## WHAT TO DO
The task requires restating, word for word, the lines of the entries below from the one containing "now: mikamel (brown) (no. 2 from left)" through the final one, both included.

--- AVAILABLE DATA Enclosed Below ---

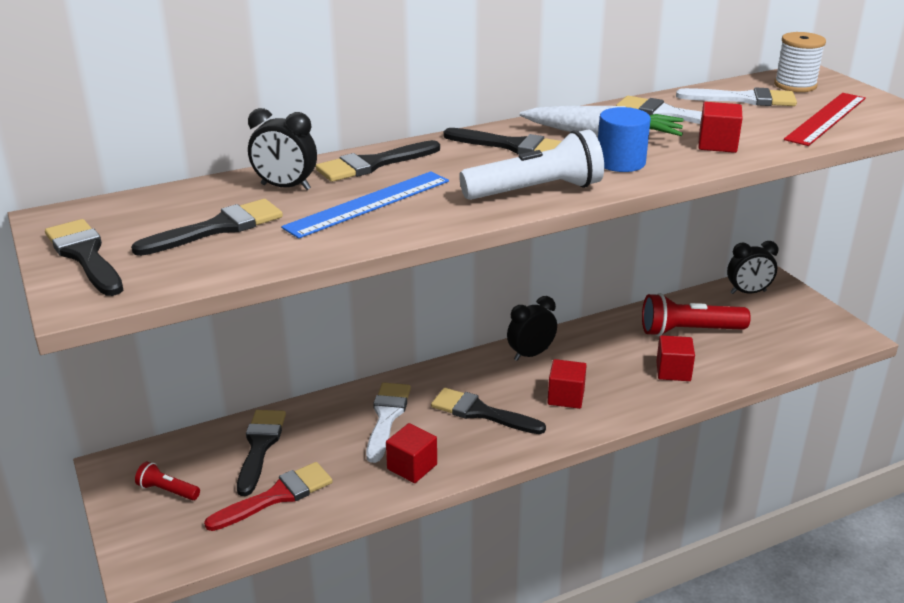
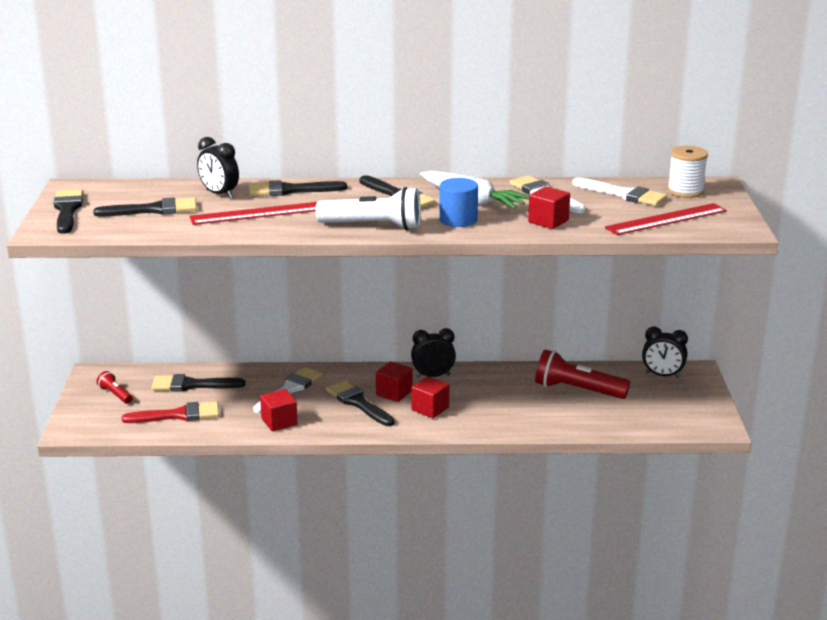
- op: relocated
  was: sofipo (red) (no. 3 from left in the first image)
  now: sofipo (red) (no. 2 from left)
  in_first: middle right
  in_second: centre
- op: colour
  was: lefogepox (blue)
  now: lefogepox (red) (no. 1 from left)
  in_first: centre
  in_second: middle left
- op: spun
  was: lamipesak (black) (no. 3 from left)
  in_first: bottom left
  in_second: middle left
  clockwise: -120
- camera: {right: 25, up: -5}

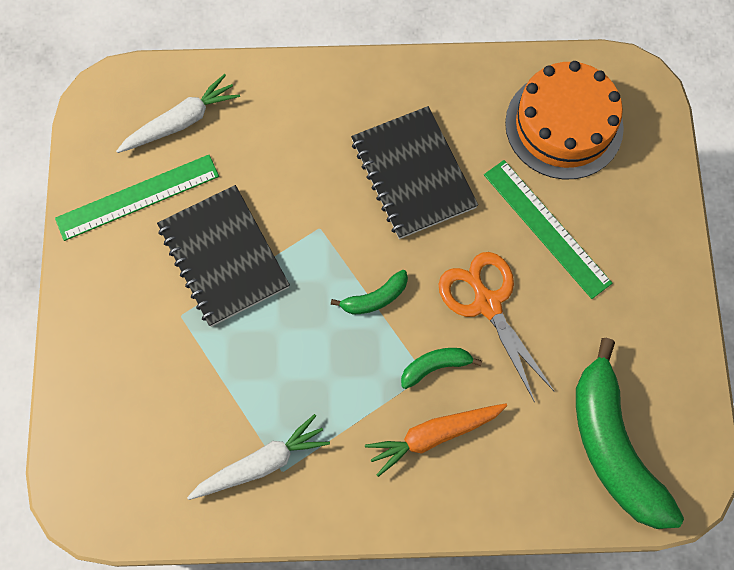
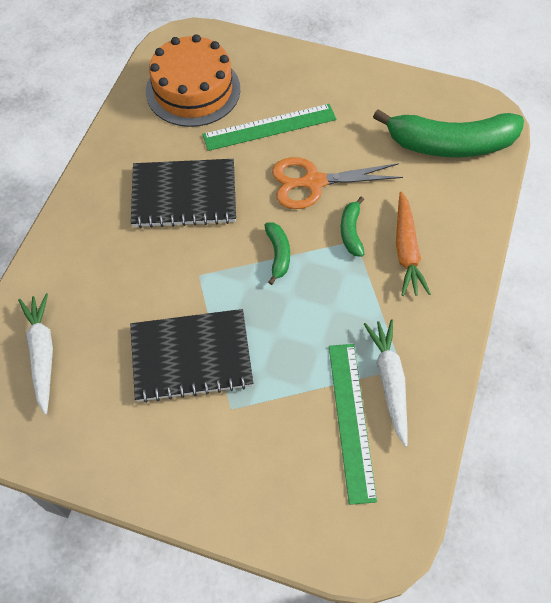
- op: relocated
  was: lefogepox (green) (no. 1 from left in the first image)
  now: lefogepox (green) (no. 2 from left)
  in_first: middle left
  in_second: bottom centre
- camera: {right: -70, up: -10}

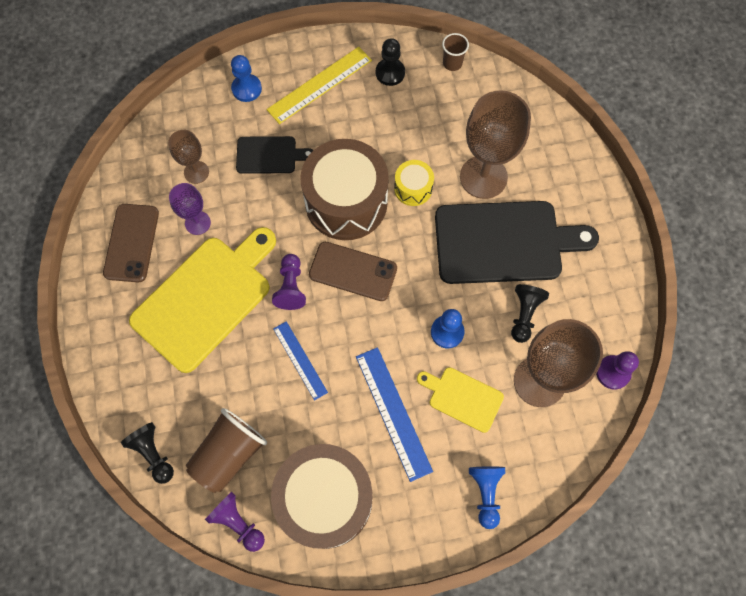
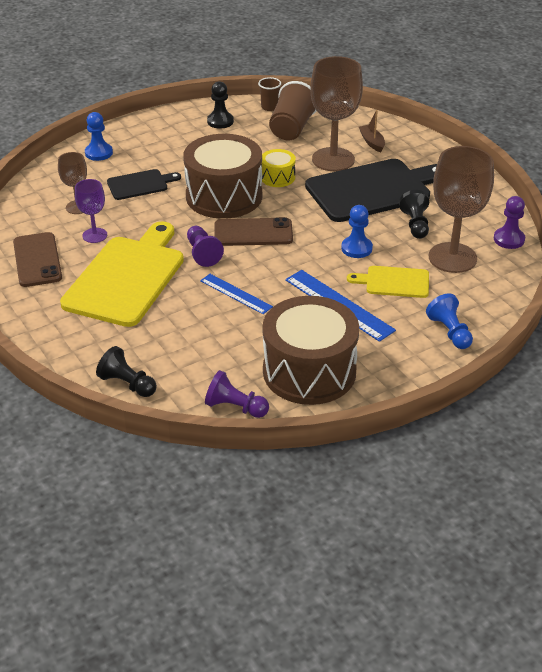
- op: missing
  was: lefogepox (yellow)
  in_first: top centre
- op: appeared
  now: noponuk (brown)
  in_second: top right
- op: relocated
  was: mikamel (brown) (no. 1 from left in the first image)
  now: mikamel (brown) (no. 2 from left)
  in_first: bottom left
  in_second: top centre
- camera: {right: -20, up: -30}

--- End of Enclosed AVAILABLE DATA ---

## THE ANSWER
  now: mikamel (brown) (no. 2 from left)
  in_first: bottom left
  in_second: top centre
- camera: {right: -20, up: -30}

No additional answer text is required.